**TASK REQUIREMENTS**
Make an exact copy of the lines from the one containing "change=colour; old=green hammer;" through the end of the records below, and leave out every picture.
------------------------------------------------------------
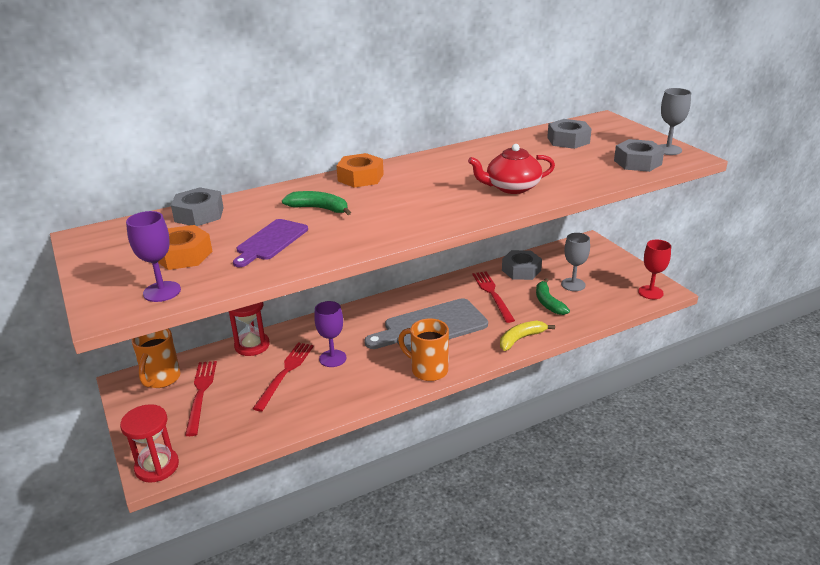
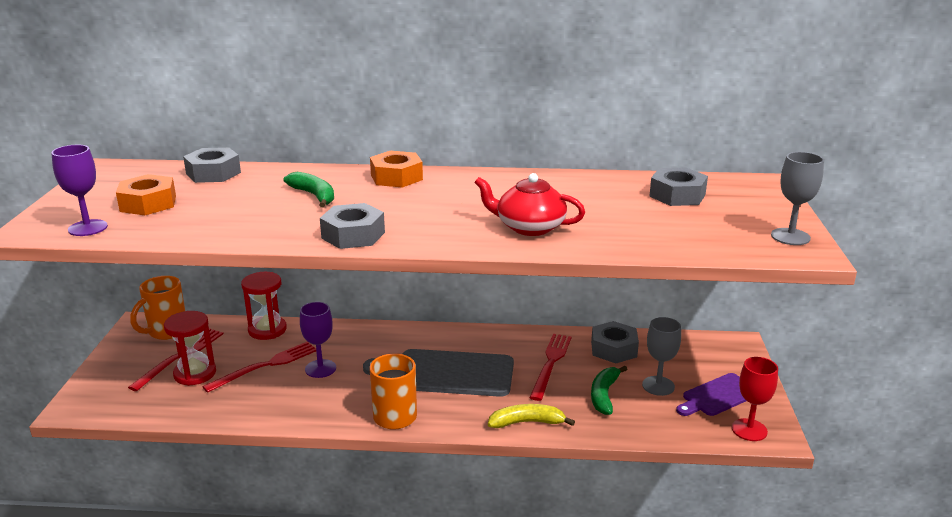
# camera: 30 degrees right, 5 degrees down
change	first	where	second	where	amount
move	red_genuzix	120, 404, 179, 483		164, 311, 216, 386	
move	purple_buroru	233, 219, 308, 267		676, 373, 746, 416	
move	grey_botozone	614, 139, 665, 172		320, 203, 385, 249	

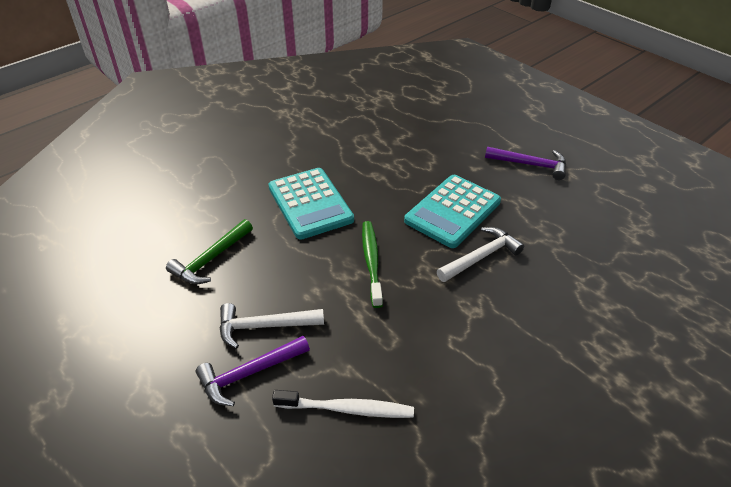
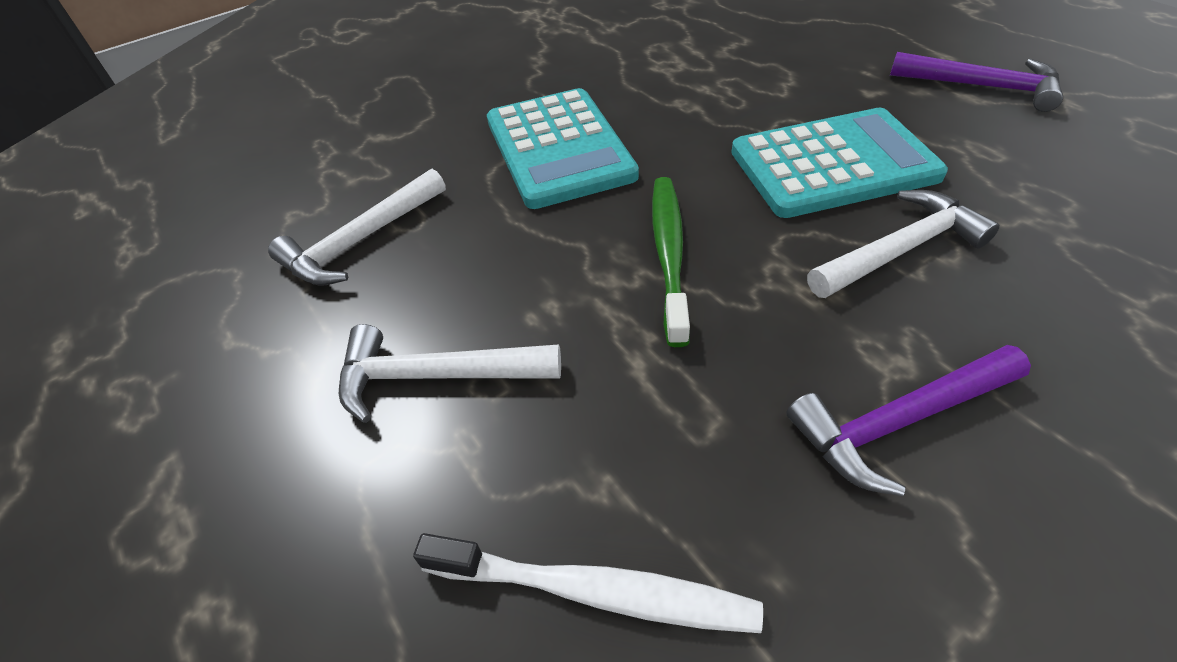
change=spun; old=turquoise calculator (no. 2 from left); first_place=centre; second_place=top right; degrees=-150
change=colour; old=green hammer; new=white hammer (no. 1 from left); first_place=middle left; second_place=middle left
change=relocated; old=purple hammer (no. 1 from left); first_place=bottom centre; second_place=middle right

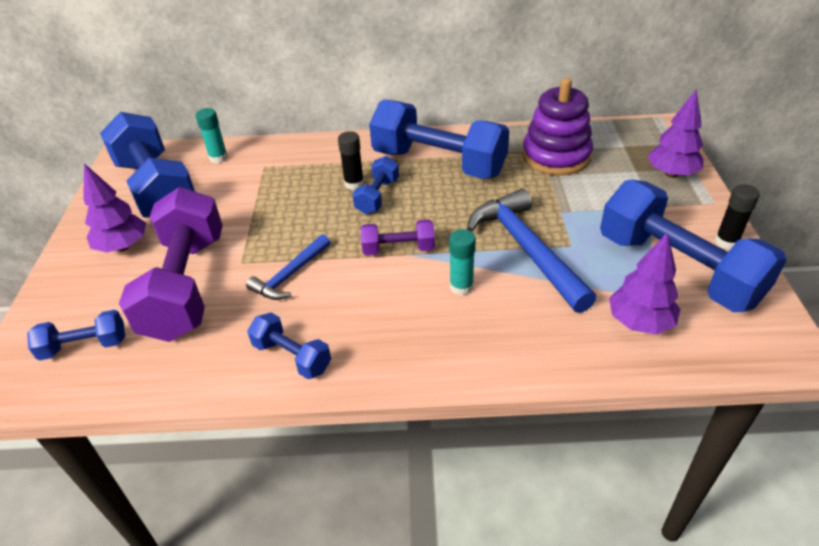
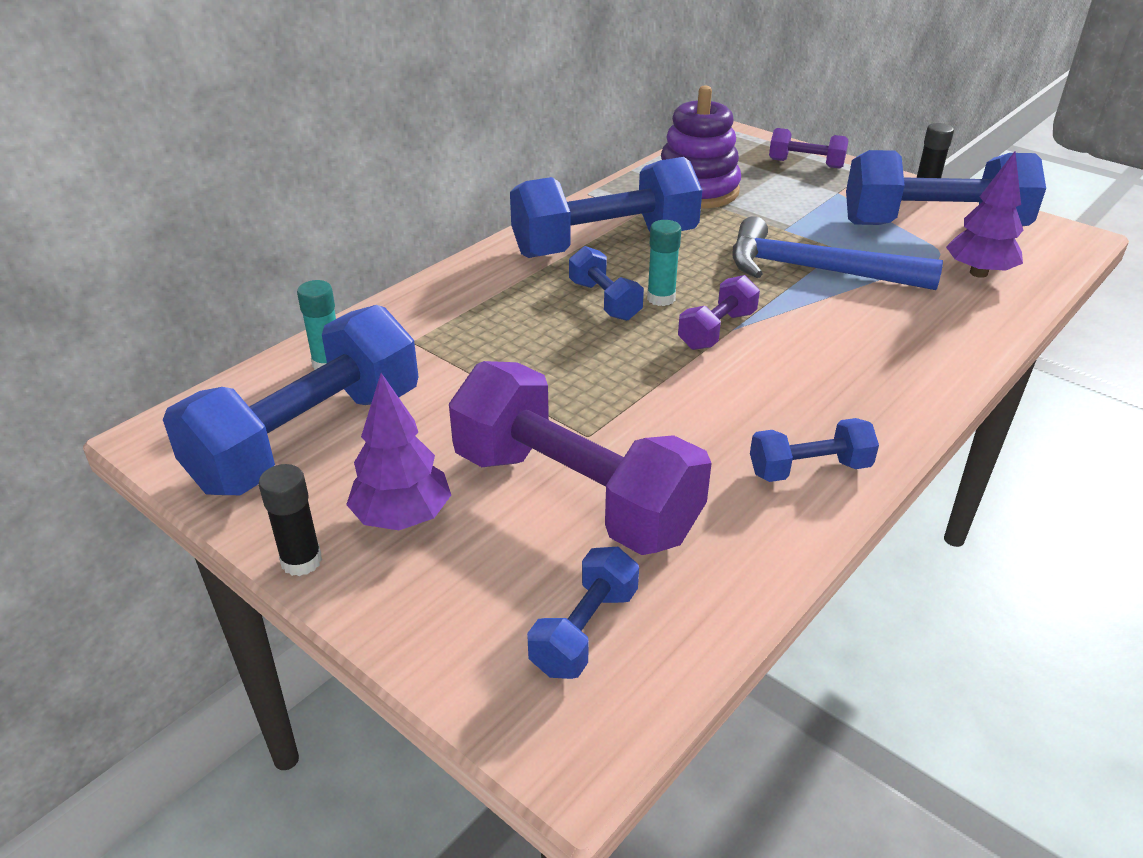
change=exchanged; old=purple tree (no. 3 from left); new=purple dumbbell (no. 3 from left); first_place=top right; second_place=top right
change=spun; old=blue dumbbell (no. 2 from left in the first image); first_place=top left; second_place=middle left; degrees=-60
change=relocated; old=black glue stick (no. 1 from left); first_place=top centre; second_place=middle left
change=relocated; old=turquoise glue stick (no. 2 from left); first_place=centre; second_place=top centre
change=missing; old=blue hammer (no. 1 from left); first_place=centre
------------------------------------------------------------
**FINISHED EXERCISE**
change=colour; old=green hammer; new=white hammer (no. 1 from left); first_place=middle left; second_place=middle left
change=relocated; old=purple hammer (no. 1 from left); first_place=bottom centre; second_place=middle right

change=exchanged; old=purple tree (no. 3 from left); new=purple dumbbell (no. 3 from left); first_place=top right; second_place=top right
change=spun; old=blue dumbbell (no. 2 from left in the first image); first_place=top left; second_place=middle left; degrees=-60
change=relocated; old=black glue stick (no. 1 from left); first_place=top centre; second_place=middle left
change=relocated; old=turquoise glue stick (no. 2 from left); first_place=centre; second_place=top centre
change=missing; old=blue hammer (no. 1 from left); first_place=centre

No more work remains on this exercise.